• _TASK STATEMENT_
With pictures excluded, retype exactly every line from the one containing "OLED1 pin SDA: 5 -> 2" to the end of the records below.

• _DATA RECORDS_
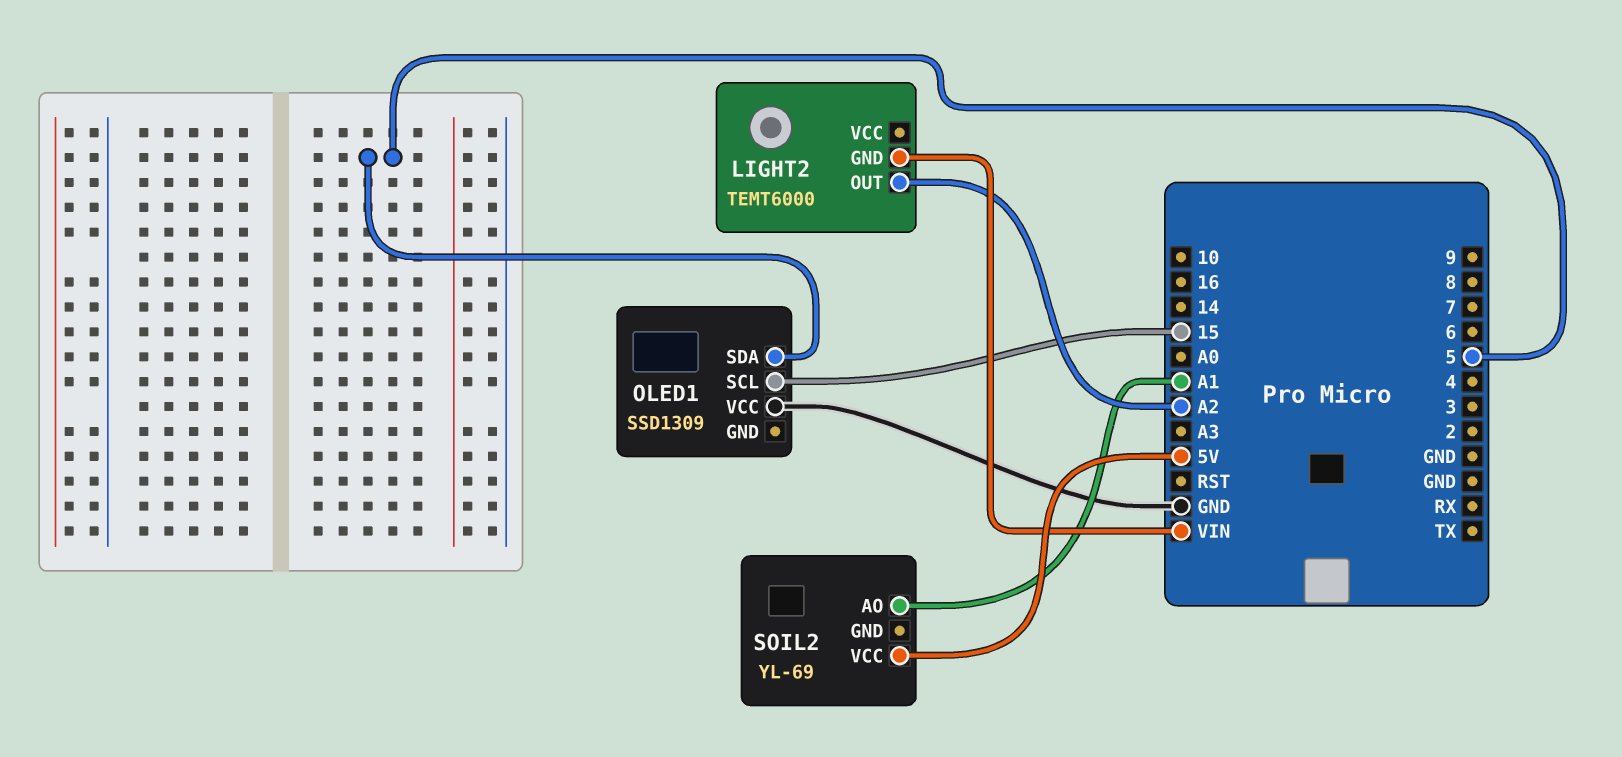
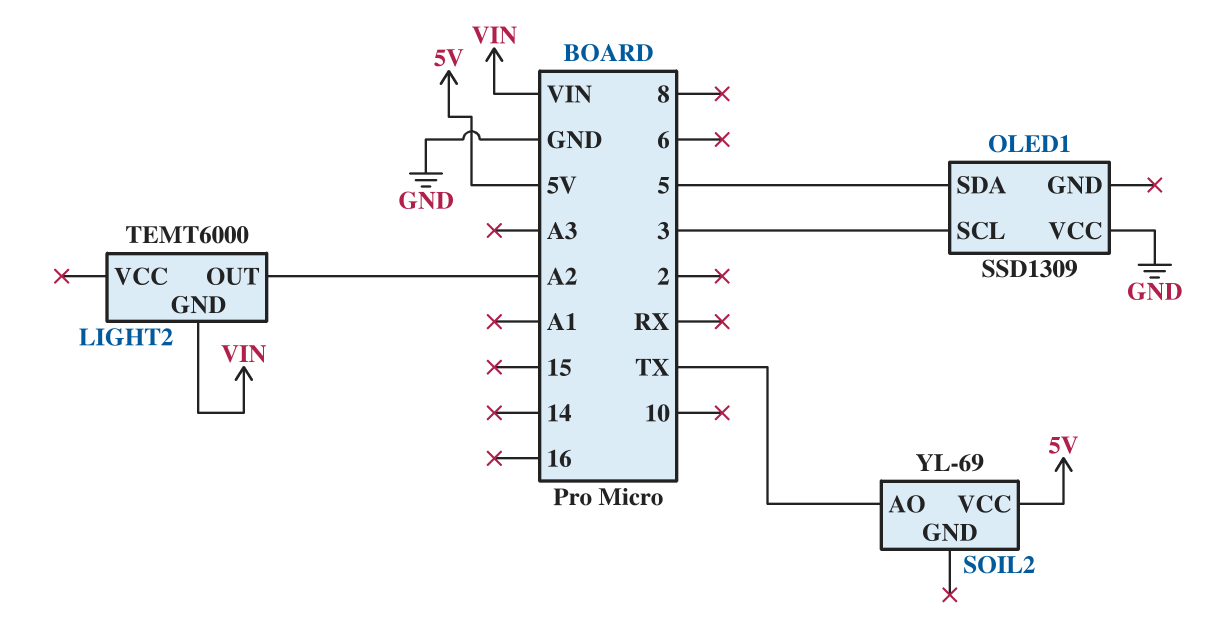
OLED1 pin SCL: 15 -> 3
SOIL2 pin AO: A1 -> TX

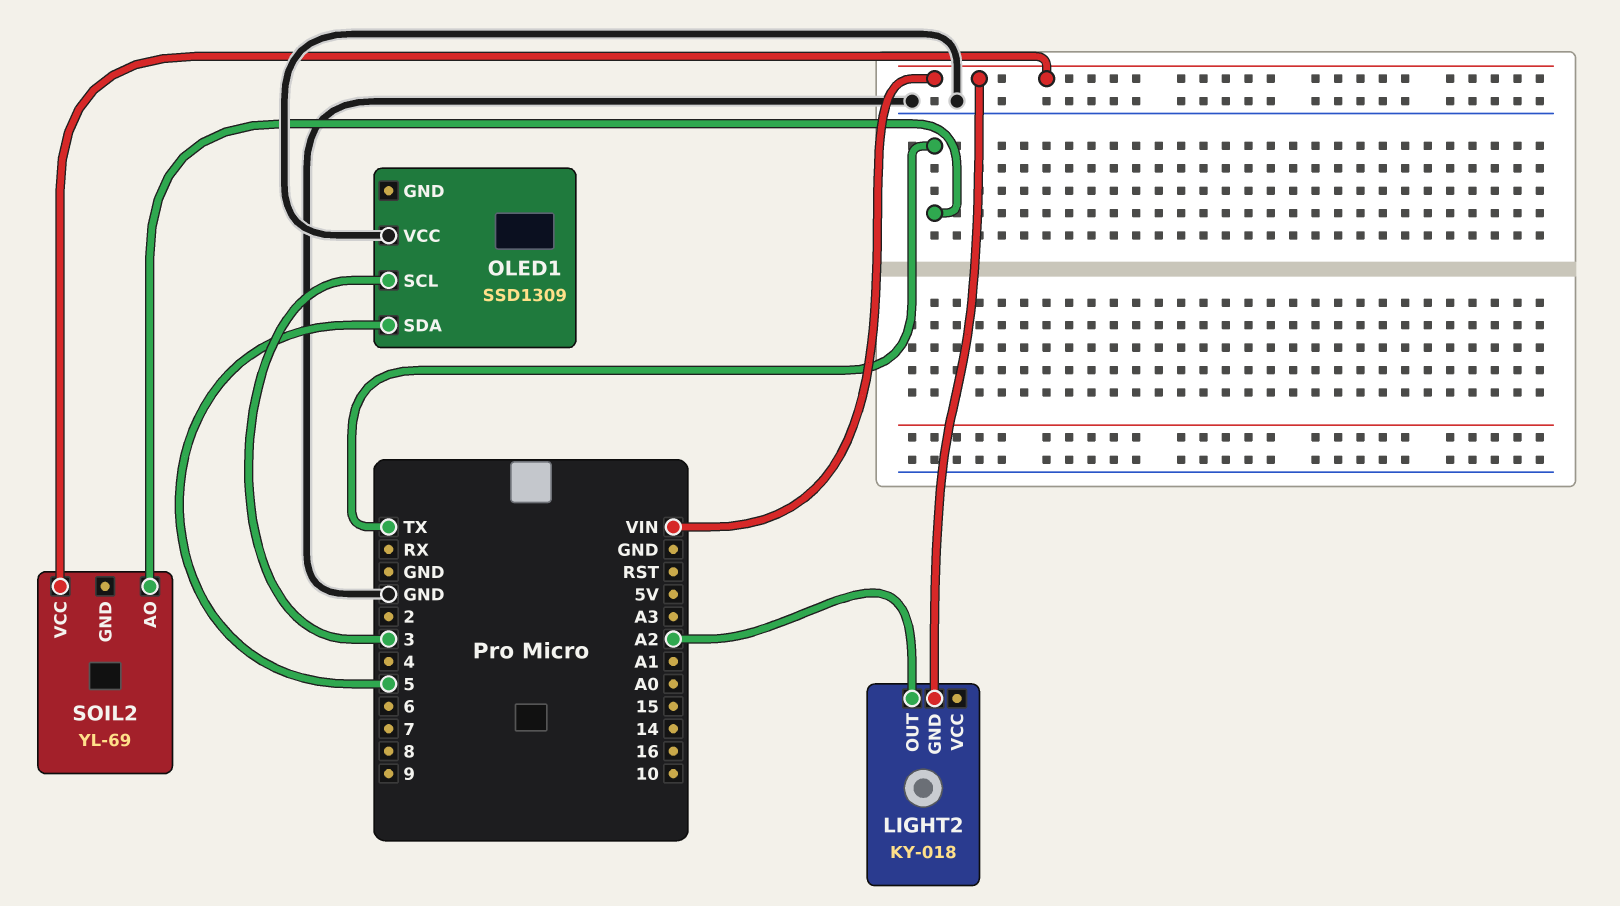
LIGHT2: TEMT6000 -> KY-018
SOIL2 pin VCC: 5V -> VIN

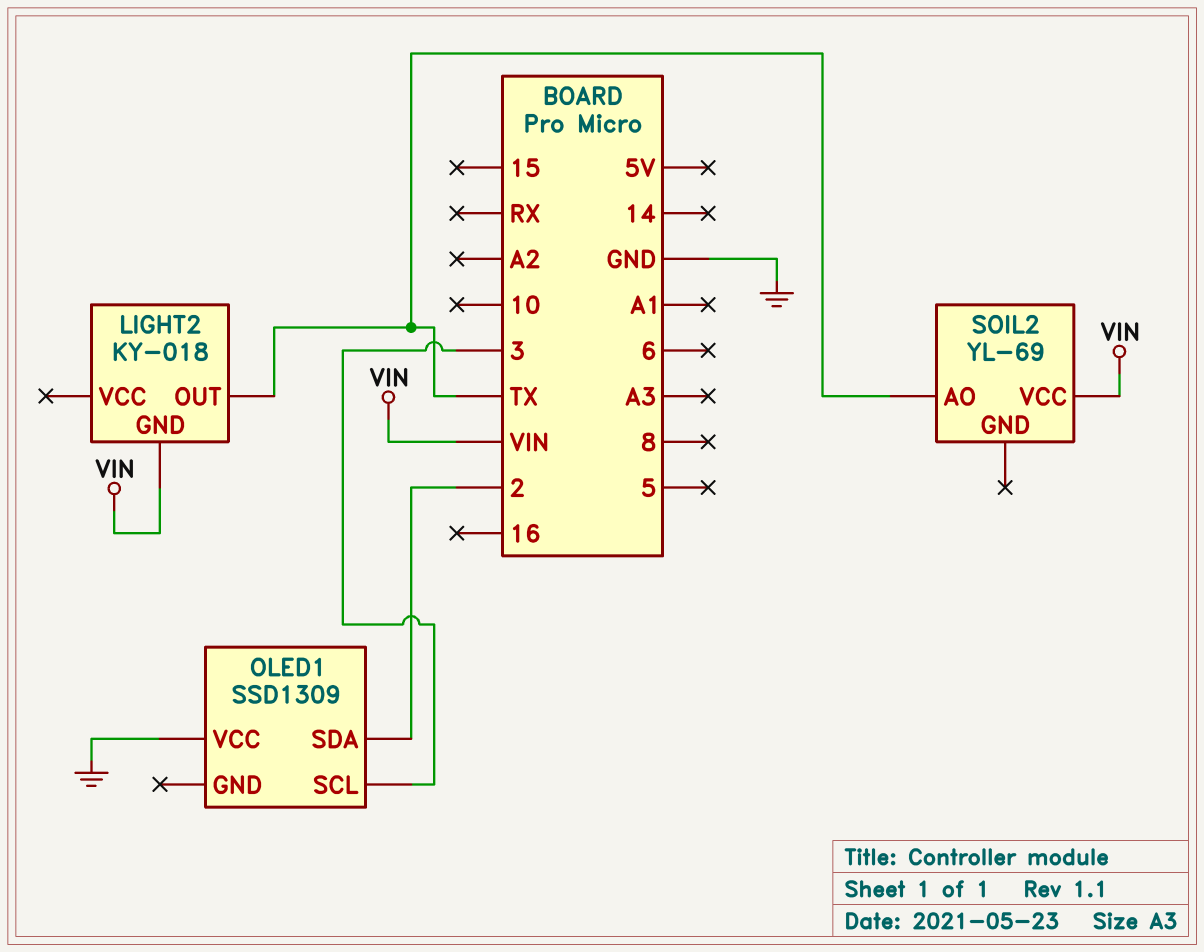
LIGHT2 pin OUT: A2 -> TX
OLED1 pin SDA: 5 -> 2

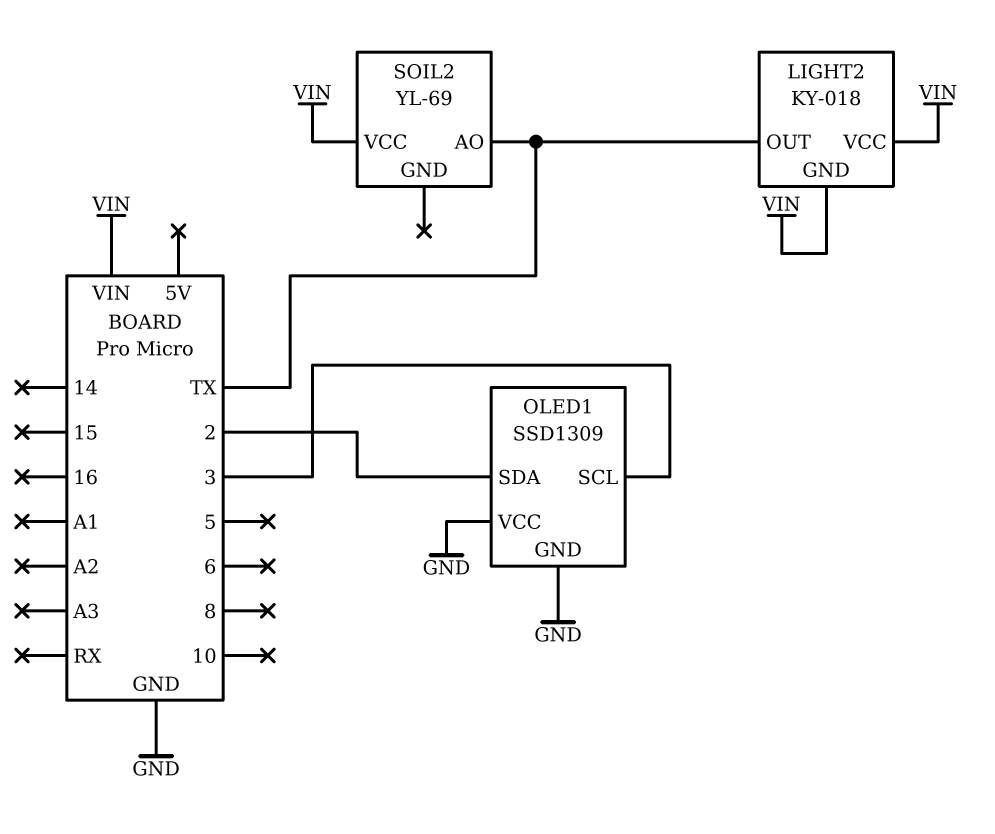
LIGHT2 pin VCC: none -> VIN
OLED1 pin GND: none -> GND

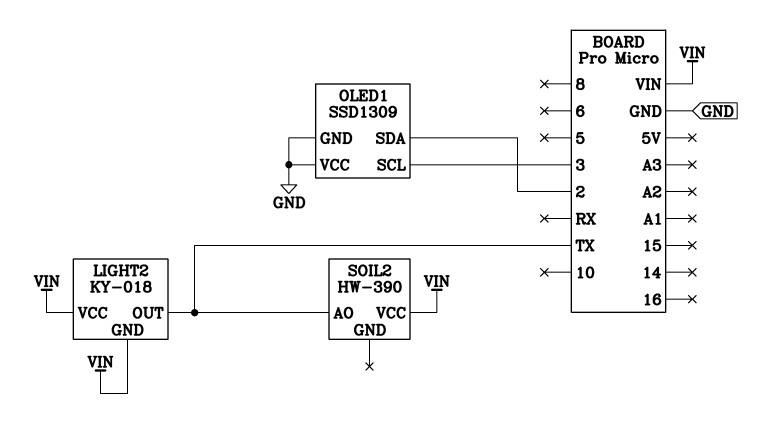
SOIL2: YL-69 -> HW-390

• _TASK RESPONSE_
OLED1 pin SDA: 5 -> 2

LIGHT2 pin VCC: none -> VIN
OLED1 pin GND: none -> GND

SOIL2: YL-69 -> HW-390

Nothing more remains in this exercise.